* [Work task] In the listing below, how many lines carry the word "green"? Reply with only the number.

* [Supplied material]
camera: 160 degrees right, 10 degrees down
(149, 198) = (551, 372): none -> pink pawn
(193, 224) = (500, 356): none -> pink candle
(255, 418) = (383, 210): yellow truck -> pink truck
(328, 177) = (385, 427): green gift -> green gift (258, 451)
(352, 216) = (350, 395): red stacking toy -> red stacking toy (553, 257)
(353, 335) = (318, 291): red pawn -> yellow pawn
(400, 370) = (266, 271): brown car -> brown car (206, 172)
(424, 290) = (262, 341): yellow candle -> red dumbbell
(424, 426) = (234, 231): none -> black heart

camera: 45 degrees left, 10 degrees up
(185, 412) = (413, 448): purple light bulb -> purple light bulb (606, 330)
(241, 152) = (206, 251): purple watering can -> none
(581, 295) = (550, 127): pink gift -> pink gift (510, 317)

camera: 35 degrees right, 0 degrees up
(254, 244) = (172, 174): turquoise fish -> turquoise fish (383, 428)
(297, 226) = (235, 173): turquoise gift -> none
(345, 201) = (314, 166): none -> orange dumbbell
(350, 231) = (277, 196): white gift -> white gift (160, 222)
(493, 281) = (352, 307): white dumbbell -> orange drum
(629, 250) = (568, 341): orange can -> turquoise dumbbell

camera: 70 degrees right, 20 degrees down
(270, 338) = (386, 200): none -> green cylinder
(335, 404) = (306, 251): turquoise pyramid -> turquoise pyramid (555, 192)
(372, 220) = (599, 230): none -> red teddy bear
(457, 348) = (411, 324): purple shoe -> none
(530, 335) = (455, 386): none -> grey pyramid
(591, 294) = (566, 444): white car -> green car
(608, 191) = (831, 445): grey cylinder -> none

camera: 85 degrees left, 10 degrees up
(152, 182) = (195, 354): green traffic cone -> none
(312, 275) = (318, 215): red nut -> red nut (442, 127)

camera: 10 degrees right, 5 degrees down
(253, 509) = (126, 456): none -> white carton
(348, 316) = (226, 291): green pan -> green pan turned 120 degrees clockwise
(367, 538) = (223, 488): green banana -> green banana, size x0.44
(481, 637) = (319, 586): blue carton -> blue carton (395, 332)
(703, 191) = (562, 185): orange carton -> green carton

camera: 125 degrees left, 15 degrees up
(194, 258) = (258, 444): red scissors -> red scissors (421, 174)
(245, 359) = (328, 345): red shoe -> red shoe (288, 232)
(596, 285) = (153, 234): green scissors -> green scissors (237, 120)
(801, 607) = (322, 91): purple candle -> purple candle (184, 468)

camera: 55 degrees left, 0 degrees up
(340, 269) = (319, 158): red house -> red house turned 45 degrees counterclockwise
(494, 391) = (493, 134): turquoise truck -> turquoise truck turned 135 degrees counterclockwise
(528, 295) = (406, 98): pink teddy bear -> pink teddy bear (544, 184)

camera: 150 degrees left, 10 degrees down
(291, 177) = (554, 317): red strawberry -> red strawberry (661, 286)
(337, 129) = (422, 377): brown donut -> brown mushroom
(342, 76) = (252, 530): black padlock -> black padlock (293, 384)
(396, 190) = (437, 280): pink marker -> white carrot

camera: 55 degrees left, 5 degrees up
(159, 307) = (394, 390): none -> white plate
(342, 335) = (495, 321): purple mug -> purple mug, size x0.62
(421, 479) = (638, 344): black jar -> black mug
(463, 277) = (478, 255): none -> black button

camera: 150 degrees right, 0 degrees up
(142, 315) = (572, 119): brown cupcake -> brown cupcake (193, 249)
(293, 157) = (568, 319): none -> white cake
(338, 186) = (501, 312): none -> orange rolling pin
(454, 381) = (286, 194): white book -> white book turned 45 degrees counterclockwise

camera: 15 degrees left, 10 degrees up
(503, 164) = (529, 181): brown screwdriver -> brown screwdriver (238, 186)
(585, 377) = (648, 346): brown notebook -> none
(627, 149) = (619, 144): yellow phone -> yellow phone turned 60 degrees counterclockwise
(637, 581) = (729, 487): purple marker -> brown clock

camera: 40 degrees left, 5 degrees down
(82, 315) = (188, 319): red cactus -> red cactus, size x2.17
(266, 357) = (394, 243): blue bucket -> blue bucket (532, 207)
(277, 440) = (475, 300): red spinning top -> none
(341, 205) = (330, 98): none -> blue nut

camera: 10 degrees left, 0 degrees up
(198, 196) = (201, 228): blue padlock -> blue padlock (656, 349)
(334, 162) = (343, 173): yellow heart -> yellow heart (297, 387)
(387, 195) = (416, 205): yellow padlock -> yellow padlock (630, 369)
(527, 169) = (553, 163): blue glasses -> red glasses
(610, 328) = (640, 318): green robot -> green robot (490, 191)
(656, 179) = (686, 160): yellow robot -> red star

* [Solved problem] 9